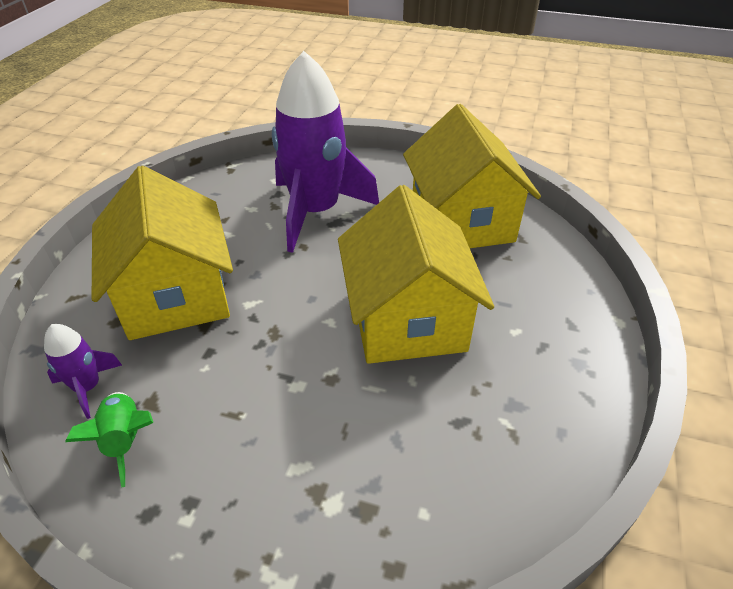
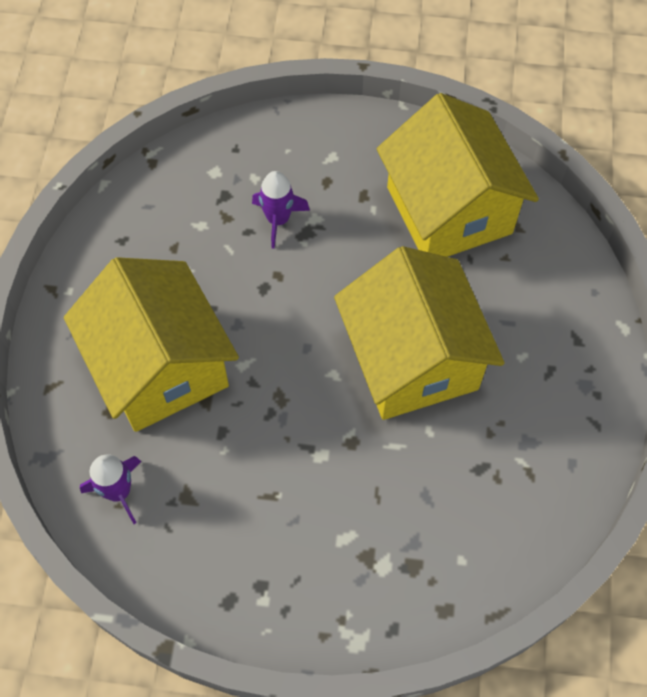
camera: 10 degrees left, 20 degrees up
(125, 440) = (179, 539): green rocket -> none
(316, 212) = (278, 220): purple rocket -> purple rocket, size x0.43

_____

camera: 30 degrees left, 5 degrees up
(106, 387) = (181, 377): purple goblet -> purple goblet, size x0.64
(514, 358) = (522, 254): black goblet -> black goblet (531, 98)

_____

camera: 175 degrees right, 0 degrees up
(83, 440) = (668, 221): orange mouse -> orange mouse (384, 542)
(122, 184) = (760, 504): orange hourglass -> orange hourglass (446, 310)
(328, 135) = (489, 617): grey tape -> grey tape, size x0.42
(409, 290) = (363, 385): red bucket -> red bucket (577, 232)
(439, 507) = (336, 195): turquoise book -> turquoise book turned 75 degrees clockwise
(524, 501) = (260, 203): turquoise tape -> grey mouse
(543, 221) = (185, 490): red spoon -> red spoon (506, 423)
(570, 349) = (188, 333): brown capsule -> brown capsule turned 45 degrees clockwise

_____

### YOUR INSTRUCTIONS
The lines above from the one containing "(328, 135) = (489, 617): grey" through the one containing "(570, 349) = (188, 333): brown" are to be set down exactly, and no others.

### TASK RESULT
(328, 135) = (489, 617): grey tape -> grey tape, size x0.42
(409, 290) = (363, 385): red bucket -> red bucket (577, 232)
(439, 507) = (336, 195): turquoise book -> turquoise book turned 75 degrees clockwise
(524, 501) = (260, 203): turquoise tape -> grey mouse
(543, 221) = (185, 490): red spoon -> red spoon (506, 423)
(570, 349) = (188, 333): brown capsule -> brown capsule turned 45 degrees clockwise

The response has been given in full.